* **What to work on**:
Please take the lines from the one holding "yellow brick A2" through the one holding "yellow plate B3:B4" in the data below and copy them exactly.

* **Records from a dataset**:
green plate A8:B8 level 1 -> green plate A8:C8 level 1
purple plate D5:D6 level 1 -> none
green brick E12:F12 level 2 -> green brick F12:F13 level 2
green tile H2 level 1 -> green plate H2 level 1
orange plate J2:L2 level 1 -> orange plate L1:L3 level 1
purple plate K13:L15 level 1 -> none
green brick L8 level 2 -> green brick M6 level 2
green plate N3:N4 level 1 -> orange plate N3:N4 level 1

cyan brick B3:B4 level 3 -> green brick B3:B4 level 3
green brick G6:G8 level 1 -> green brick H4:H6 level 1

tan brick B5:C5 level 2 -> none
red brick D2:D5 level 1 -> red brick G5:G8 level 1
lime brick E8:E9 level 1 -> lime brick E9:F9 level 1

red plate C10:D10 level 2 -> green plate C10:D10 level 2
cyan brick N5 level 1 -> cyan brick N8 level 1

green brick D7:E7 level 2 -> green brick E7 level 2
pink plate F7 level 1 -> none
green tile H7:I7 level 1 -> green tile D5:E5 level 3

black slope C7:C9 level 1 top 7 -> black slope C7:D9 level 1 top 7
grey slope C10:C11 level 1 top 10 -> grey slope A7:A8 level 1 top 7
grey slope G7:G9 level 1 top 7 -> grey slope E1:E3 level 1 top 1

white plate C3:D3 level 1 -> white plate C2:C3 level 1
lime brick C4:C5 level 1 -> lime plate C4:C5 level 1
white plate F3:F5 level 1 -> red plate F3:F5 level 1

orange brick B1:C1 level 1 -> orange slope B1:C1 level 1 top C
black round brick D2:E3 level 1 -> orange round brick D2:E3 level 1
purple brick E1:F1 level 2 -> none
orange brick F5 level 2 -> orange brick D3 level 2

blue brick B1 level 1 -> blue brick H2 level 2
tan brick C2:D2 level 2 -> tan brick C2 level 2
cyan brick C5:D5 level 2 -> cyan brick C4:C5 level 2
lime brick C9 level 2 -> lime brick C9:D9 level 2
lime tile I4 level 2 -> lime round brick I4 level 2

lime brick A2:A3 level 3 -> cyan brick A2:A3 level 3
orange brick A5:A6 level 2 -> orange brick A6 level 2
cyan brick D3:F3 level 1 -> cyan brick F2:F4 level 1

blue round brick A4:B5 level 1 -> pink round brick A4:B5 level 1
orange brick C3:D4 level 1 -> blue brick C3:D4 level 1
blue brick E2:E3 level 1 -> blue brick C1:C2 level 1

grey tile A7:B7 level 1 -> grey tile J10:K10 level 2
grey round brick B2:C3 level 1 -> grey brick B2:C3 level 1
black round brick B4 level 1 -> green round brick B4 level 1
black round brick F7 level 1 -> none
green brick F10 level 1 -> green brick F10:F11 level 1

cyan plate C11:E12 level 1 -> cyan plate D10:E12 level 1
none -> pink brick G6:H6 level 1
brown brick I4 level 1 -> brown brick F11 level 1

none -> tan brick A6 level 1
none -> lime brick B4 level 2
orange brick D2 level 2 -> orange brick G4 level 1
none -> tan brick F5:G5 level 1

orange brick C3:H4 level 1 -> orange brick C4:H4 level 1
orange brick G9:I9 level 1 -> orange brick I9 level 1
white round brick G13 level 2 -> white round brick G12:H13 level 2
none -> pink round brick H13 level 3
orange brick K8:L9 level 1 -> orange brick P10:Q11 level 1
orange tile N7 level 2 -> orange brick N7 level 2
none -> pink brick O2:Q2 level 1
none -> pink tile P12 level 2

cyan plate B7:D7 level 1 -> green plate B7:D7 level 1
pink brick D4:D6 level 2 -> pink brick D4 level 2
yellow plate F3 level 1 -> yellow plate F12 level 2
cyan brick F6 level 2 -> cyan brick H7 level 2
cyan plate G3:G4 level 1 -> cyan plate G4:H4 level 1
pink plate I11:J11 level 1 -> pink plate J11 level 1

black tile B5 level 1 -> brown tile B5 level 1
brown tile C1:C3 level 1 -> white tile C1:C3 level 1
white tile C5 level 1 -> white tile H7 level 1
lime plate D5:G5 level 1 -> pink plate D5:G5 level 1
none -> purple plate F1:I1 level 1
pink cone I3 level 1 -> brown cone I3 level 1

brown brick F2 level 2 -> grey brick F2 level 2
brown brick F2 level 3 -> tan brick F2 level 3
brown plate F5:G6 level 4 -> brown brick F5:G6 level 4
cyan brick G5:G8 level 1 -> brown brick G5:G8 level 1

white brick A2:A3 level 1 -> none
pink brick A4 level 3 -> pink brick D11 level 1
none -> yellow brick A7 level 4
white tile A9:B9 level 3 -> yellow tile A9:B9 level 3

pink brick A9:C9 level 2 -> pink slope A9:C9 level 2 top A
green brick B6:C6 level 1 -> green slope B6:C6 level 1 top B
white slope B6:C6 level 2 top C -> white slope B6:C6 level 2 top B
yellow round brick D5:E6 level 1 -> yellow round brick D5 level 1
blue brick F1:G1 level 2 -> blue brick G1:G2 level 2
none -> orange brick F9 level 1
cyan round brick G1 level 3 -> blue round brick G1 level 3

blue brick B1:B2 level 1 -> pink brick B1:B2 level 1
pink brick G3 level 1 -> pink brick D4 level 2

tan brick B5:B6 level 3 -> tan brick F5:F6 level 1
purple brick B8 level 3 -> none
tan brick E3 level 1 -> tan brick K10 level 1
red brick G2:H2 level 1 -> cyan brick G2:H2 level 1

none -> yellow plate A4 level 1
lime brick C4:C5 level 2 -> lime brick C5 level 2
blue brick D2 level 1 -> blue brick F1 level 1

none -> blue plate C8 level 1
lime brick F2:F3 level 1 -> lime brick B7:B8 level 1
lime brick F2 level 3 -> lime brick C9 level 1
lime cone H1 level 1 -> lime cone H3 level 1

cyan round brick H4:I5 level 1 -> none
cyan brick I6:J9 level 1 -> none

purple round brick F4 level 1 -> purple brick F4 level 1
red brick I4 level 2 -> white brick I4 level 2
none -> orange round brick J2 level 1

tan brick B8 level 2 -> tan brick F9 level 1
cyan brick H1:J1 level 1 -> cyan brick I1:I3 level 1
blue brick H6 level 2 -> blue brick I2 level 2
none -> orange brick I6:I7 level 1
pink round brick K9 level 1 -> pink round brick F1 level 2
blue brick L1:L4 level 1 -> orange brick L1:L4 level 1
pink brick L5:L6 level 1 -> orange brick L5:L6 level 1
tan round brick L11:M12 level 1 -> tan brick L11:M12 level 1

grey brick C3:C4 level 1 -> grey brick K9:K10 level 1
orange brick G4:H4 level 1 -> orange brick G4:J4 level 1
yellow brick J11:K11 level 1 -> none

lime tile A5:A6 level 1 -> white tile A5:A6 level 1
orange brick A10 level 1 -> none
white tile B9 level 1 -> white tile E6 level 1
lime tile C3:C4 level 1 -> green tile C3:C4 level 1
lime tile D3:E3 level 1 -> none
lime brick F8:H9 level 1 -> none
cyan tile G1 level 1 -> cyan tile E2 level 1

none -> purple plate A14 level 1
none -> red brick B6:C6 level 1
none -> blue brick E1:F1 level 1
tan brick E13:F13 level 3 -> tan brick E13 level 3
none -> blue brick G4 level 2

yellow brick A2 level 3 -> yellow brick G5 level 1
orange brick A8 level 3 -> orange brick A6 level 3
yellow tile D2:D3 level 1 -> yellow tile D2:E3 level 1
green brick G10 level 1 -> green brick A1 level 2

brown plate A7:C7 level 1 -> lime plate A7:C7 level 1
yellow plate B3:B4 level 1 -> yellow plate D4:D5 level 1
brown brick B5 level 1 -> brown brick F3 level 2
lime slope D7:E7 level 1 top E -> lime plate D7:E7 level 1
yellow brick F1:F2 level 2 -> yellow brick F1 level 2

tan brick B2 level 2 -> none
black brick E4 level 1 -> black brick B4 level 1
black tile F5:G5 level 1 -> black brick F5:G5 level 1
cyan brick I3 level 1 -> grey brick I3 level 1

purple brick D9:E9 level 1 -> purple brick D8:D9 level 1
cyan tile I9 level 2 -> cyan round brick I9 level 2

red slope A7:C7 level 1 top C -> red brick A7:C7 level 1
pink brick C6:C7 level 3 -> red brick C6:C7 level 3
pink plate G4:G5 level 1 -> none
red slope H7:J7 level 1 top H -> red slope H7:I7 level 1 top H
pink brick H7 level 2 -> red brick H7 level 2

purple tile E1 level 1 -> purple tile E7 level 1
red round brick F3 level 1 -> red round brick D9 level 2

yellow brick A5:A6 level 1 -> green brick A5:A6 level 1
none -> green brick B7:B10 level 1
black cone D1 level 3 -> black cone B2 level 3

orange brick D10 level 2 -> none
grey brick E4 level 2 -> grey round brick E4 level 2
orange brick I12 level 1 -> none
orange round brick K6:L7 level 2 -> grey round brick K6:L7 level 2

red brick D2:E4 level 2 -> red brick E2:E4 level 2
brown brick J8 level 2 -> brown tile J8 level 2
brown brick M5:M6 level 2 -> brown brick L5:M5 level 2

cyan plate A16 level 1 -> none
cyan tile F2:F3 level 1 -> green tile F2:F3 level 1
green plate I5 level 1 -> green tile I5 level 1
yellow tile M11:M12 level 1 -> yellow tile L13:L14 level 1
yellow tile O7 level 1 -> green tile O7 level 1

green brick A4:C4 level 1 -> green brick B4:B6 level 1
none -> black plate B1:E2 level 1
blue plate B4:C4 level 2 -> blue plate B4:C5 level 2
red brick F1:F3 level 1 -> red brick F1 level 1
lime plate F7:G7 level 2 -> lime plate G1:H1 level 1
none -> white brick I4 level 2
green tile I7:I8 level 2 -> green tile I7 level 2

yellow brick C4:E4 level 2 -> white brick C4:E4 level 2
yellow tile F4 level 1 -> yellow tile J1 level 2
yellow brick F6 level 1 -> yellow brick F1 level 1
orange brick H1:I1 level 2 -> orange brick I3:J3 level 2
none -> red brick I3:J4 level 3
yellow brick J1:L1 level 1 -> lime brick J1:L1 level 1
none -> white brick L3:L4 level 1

* **Response to this exercise**:
yellow brick A2 level 3 -> yellow brick G5 level 1
orange brick A8 level 3 -> orange brick A6 level 3
yellow tile D2:D3 level 1 -> yellow tile D2:E3 level 1
green brick G10 level 1 -> green brick A1 level 2

brown plate A7:C7 level 1 -> lime plate A7:C7 level 1
yellow plate B3:B4 level 1 -> yellow plate D4:D5 level 1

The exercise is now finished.